━━━ LISTED RECORDS ━━━

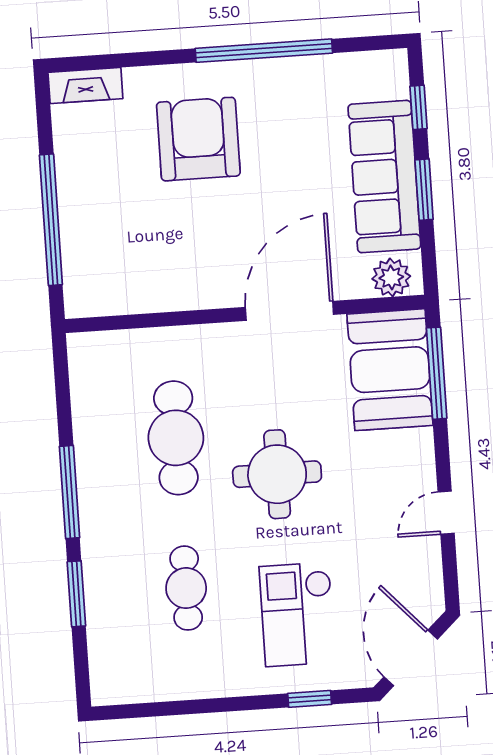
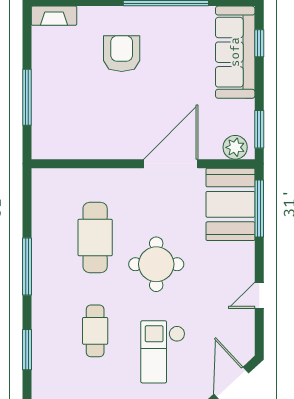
armchair: (198, 139) -> (122, 54), width x0.73, depth x0.73
sofa: (384, 177) -> (235, 52), moved
window: (424, 190) -> (259, 129), moved
window: (51, 220) -> (27, 97), width x0.68
window: (76, 594) -> (27, 350), moved

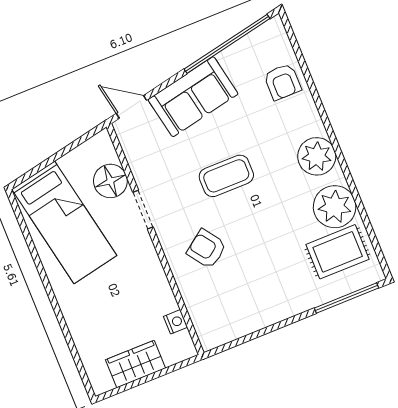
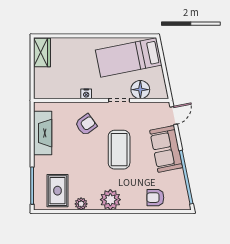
coffee table: (226, 176) -> (119, 150), width x1.36, depth x1.32
plant: (335, 207) -> (81, 204), width x0.53, depth x0.53
fireplace: (250, 316) -> (43, 133), added
nightstand: (176, 322) -> (86, 94), moved
wardrobe: (136, 364) -> (42, 53), moved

━━━

**ACTIVITY**
What lines of the listing above hold "width"? Copy all of them.

**RESULT OF THE TASK**
armchair: (198, 139) -> (122, 54), width x0.73, depth x0.73
window: (51, 220) -> (27, 97), width x0.68
coffee table: (226, 176) -> (119, 150), width x1.36, depth x1.32
plant: (335, 207) -> (81, 204), width x0.53, depth x0.53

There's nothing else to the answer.